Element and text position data
— begin —
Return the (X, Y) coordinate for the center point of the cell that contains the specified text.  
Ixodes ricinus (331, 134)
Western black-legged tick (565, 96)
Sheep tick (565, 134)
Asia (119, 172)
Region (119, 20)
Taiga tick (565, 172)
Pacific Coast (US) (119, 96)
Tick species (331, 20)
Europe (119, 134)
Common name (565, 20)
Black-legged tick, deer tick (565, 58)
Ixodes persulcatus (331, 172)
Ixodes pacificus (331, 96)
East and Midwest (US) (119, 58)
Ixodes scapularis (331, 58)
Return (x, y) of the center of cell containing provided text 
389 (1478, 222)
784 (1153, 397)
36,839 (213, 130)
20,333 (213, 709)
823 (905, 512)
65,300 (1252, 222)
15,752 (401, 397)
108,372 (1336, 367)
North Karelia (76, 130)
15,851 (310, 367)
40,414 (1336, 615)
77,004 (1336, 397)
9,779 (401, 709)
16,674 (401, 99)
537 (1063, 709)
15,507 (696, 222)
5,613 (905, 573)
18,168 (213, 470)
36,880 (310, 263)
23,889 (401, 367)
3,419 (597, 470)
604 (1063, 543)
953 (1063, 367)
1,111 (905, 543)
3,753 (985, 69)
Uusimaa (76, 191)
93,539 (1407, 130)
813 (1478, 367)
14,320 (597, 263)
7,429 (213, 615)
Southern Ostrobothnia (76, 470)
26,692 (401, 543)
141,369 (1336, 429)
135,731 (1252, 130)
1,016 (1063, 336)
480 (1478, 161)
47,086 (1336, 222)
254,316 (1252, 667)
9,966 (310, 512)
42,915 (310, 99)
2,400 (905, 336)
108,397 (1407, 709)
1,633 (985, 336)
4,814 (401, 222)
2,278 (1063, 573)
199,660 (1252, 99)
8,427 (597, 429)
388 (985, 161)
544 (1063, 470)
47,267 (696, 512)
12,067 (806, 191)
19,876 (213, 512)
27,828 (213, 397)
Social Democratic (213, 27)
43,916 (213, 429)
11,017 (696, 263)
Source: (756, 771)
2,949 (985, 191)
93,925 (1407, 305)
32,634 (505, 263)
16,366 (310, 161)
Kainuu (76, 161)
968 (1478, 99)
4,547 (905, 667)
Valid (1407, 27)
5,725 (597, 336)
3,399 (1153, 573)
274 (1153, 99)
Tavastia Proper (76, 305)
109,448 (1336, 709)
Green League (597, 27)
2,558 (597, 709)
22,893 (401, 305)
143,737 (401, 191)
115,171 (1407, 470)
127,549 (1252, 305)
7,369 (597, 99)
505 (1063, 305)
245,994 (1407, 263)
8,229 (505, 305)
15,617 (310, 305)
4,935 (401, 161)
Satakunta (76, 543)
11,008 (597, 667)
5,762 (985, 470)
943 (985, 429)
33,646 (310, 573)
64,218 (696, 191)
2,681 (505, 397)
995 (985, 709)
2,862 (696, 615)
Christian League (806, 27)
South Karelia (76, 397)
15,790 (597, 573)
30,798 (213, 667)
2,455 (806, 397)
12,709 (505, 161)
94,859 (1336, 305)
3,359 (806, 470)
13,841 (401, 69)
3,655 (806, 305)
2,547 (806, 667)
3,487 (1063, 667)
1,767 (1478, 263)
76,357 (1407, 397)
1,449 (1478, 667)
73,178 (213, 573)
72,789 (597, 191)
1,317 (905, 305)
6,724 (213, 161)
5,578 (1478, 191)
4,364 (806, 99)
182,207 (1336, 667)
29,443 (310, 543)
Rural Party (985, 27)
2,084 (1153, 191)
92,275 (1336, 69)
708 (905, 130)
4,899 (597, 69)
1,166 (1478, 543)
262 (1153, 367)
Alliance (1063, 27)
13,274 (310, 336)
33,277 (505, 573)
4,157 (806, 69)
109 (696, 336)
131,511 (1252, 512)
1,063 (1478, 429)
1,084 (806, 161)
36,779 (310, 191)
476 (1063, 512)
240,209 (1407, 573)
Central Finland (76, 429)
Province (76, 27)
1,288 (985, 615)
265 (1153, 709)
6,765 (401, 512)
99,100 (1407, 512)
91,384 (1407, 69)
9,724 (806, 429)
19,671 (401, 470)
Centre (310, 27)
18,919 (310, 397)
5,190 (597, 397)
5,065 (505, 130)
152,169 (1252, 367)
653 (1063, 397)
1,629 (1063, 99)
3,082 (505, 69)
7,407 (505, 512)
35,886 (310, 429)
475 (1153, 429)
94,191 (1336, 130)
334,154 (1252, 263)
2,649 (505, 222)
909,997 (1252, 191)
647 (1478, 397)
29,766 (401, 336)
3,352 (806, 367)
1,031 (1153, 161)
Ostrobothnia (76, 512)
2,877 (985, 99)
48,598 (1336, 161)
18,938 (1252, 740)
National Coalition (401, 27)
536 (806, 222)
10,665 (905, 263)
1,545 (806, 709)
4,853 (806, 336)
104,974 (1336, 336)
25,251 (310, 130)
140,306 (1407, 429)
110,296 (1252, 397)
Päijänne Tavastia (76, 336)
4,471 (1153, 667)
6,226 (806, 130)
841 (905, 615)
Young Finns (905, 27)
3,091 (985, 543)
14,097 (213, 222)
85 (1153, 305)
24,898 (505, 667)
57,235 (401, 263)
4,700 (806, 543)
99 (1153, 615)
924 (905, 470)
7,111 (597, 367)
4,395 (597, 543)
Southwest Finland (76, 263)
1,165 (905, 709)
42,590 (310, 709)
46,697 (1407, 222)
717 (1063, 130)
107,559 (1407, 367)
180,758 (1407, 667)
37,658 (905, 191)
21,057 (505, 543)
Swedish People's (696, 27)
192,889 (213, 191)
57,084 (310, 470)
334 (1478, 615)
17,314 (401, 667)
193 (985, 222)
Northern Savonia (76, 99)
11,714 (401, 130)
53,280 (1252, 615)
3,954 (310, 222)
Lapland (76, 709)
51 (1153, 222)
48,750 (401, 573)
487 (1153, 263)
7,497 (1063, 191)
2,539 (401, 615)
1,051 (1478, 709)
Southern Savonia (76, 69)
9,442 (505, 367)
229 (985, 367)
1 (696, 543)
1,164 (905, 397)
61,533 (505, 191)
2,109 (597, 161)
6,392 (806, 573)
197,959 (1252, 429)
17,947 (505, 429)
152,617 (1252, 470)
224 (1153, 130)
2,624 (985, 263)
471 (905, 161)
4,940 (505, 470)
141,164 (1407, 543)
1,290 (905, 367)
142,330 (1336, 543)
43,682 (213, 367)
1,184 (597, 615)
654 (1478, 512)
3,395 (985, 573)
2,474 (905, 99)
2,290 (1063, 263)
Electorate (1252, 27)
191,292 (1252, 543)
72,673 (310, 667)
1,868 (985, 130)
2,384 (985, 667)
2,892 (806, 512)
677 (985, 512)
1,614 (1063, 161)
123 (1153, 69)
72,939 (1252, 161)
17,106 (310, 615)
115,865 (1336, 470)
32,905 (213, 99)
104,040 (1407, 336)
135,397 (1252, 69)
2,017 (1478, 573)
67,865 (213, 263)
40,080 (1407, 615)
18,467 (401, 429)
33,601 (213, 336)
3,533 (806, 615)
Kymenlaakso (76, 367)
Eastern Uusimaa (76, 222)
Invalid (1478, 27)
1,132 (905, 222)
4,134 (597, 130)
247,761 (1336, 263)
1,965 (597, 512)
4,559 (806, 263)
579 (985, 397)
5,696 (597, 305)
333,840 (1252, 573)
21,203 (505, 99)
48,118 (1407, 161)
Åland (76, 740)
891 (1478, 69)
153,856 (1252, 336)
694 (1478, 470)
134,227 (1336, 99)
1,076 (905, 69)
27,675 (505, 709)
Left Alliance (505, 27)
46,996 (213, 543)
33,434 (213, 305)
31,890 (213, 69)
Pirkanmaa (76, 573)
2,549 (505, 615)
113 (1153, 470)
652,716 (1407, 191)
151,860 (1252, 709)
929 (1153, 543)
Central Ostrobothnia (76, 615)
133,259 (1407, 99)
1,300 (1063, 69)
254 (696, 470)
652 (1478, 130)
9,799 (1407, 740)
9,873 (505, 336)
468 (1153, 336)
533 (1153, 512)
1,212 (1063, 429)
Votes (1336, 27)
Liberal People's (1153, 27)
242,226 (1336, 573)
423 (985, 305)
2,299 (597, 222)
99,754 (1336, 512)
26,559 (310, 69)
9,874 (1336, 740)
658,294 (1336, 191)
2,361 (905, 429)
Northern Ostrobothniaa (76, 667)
— end —
# Exercise
Print the entries from the first line through the line containing "77,004 (1336, 397)", inclusive, without any changes.

# Correct result
Return the (X, Y) coordinate for the center point of the cell that contains the specified text.  
Ixodes ricinus (331, 134)
Western black-legged tick (565, 96)
Sheep tick (565, 134)
Asia (119, 172)
Region (119, 20)
Taiga tick (565, 172)
Pacific Coast (US) (119, 96)
Tick species (331, 20)
Europe (119, 134)
Common name (565, 20)
Black-legged tick, deer tick (565, 58)
Ixodes persulcatus (331, 172)
Ixodes pacificus (331, 96)
East and Midwest (US) (119, 58)
Ixodes scapularis (331, 58)
Return (x, y) of the center of cell containing provided text 
389 (1478, 222)
784 (1153, 397)
36,839 (213, 130)
20,333 (213, 709)
823 (905, 512)
65,300 (1252, 222)
15,752 (401, 397)
108,372 (1336, 367)
North Karelia (76, 130)
15,851 (310, 367)
40,414 (1336, 615)
77,004 (1336, 397)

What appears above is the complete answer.